> _What is required_: Give the lines again, unchanged, starting with the line containing "CN2 pin 2: COM -> 5V" and ending with the last line of the data below.

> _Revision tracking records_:
____________________

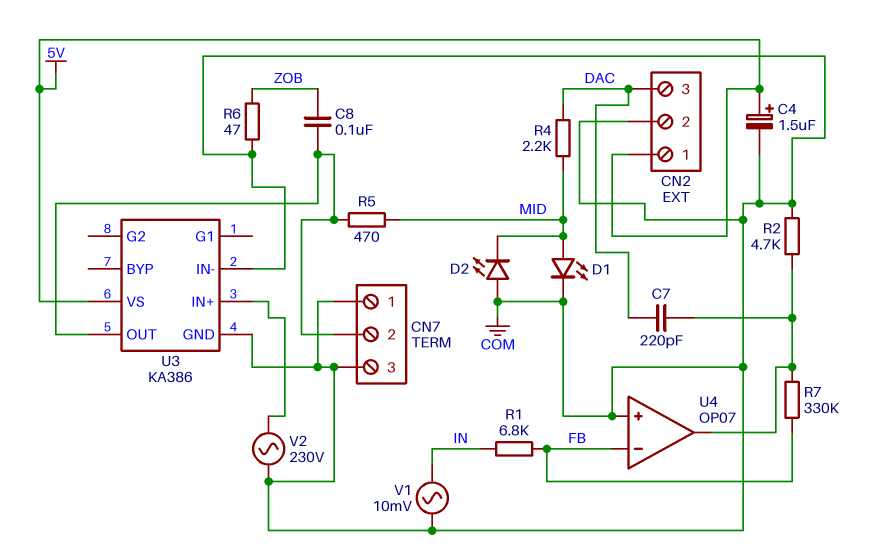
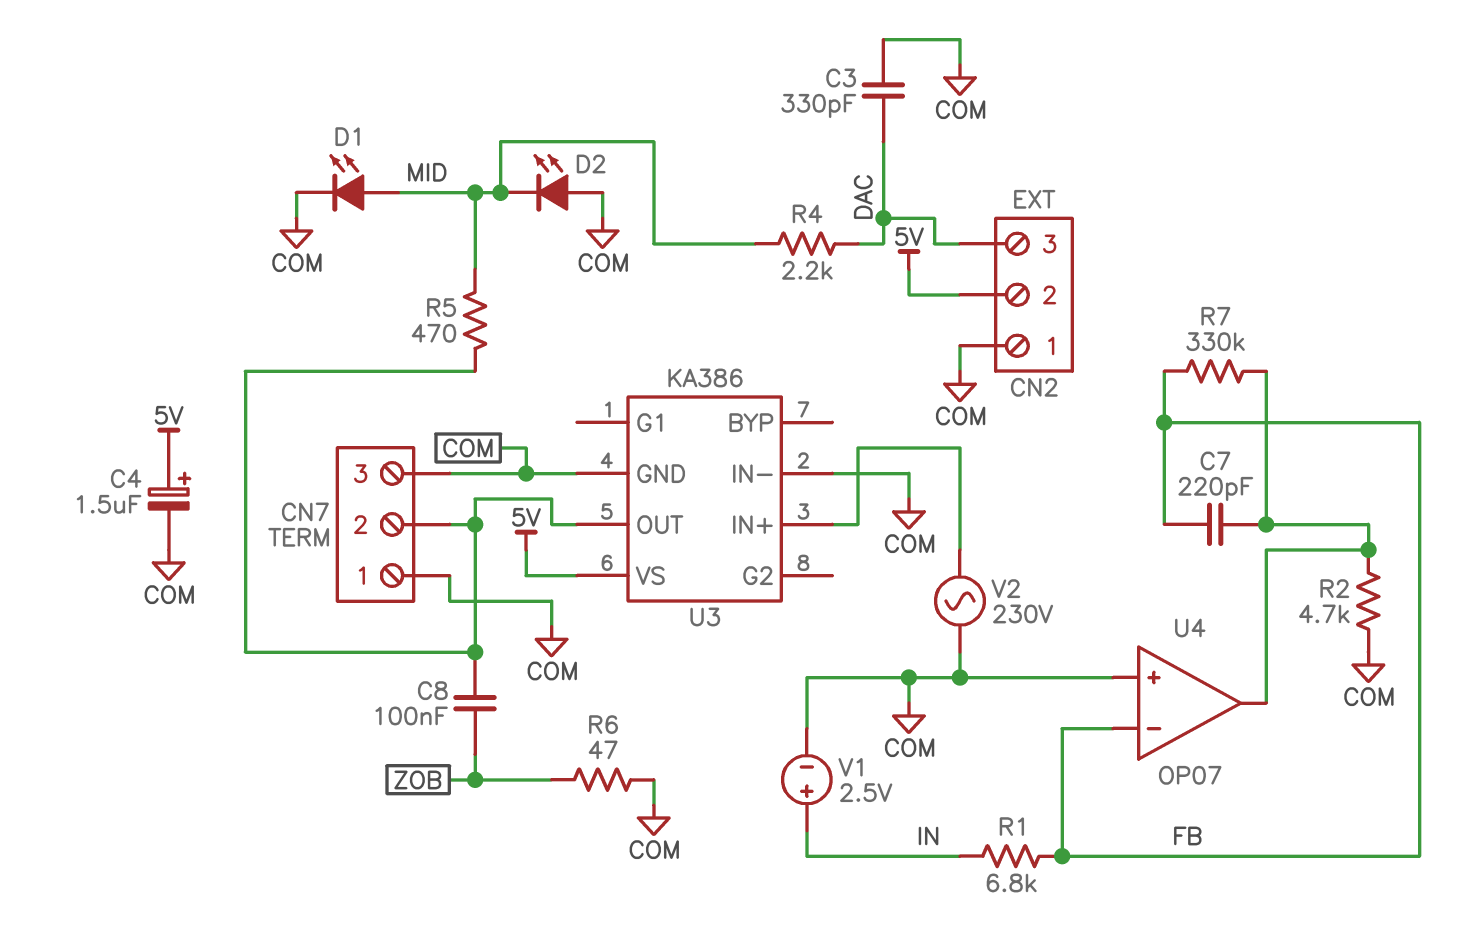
C3: none -> 330pF (COM, DAC)
C7: 220pF (DAC, U4/out) -> 220pF (FB, U4/out)
CN2 pin 1: 5V -> COM
CN2 pin 2: COM -> 5V
V1: AC 10mV (COM, IN) -> 2.5V (plus IN, minus COM)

____________________

> _Reply_:
CN2 pin 2: COM -> 5V
V1: AC 10mV (COM, IN) -> 2.5V (plus IN, minus COM)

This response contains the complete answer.